→ **THE TASK**:
Reproduce exactly, from the line containing "J202 pin 1: VS -> NET12", every line down to the end of the data below.

(Data entries)
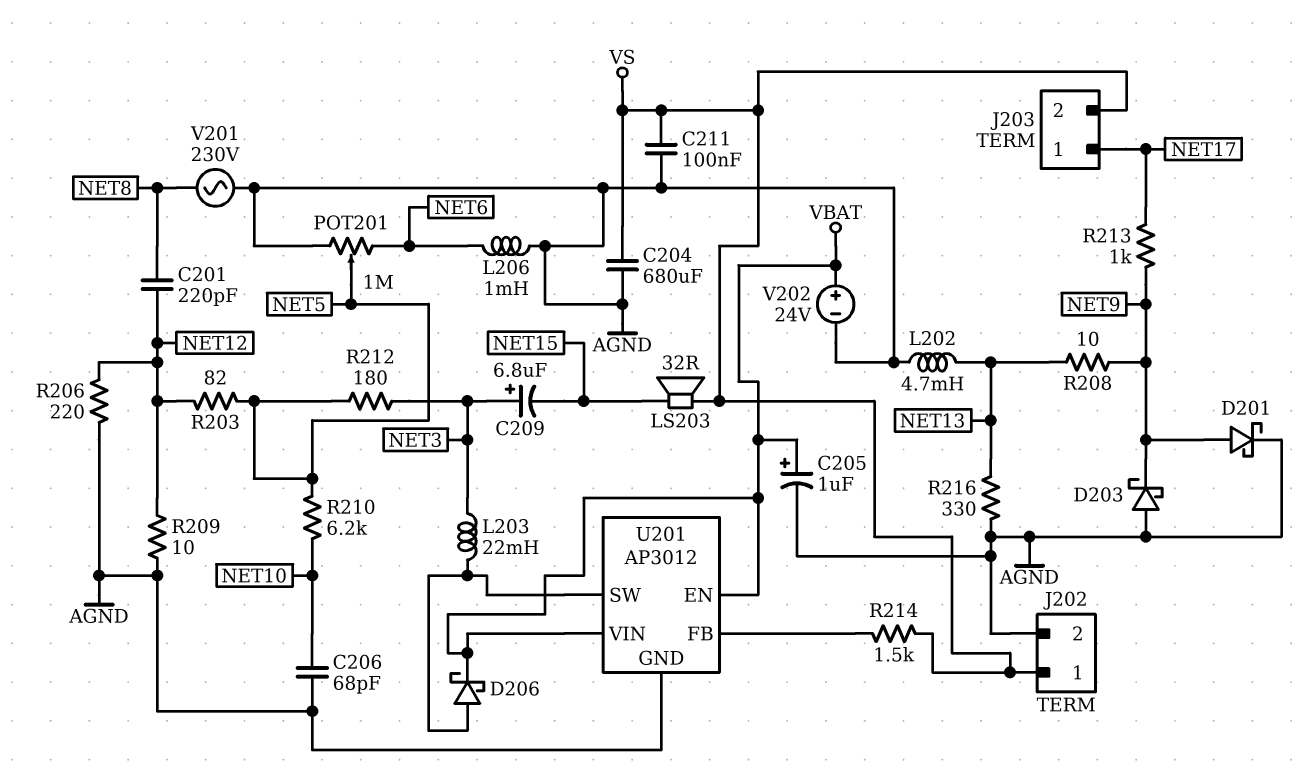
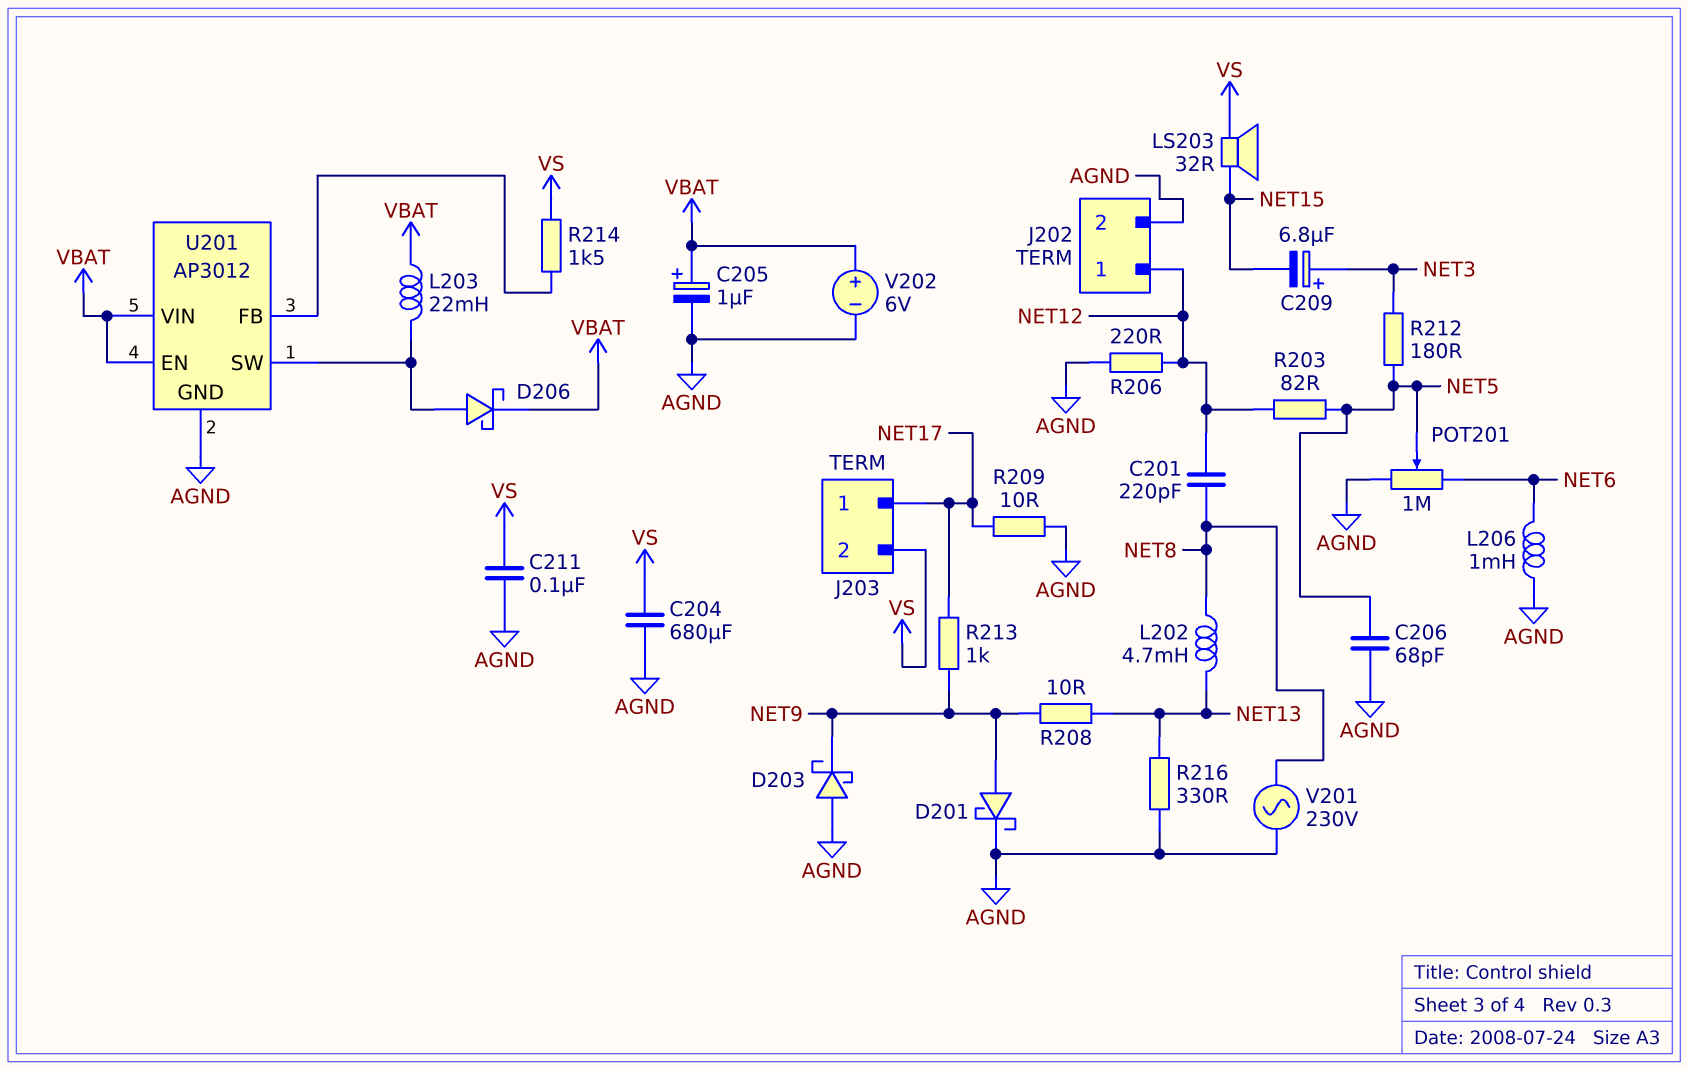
C206: 68pF (AGND, NET10) -> 68pF (AGND, NET5)
J202 pin 1: VS -> NET12
L202: 4.7mH (AGND, NET13) -> 4.7mH (NET8, NET13)
L203: 22mH (NET3, U201/SW) -> 22mH (U201/SW, VBAT)
R209: 10 (AGND, NET12) -> 10 (AGND, NET17)
R210: 6.2k (NET5, NET10) -> none
V202: 24V (plus VBAT, minus AGND) -> 6V (plus VBAT, minus AGND)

→ **EXERCISE RESPONSE**:
J202 pin 1: VS -> NET12
L202: 4.7mH (AGND, NET13) -> 4.7mH (NET8, NET13)
L203: 22mH (NET3, U201/SW) -> 22mH (U201/SW, VBAT)
R209: 10 (AGND, NET12) -> 10 (AGND, NET17)
R210: 6.2k (NET5, NET10) -> none
V202: 24V (plus VBAT, minus AGND) -> 6V (plus VBAT, minus AGND)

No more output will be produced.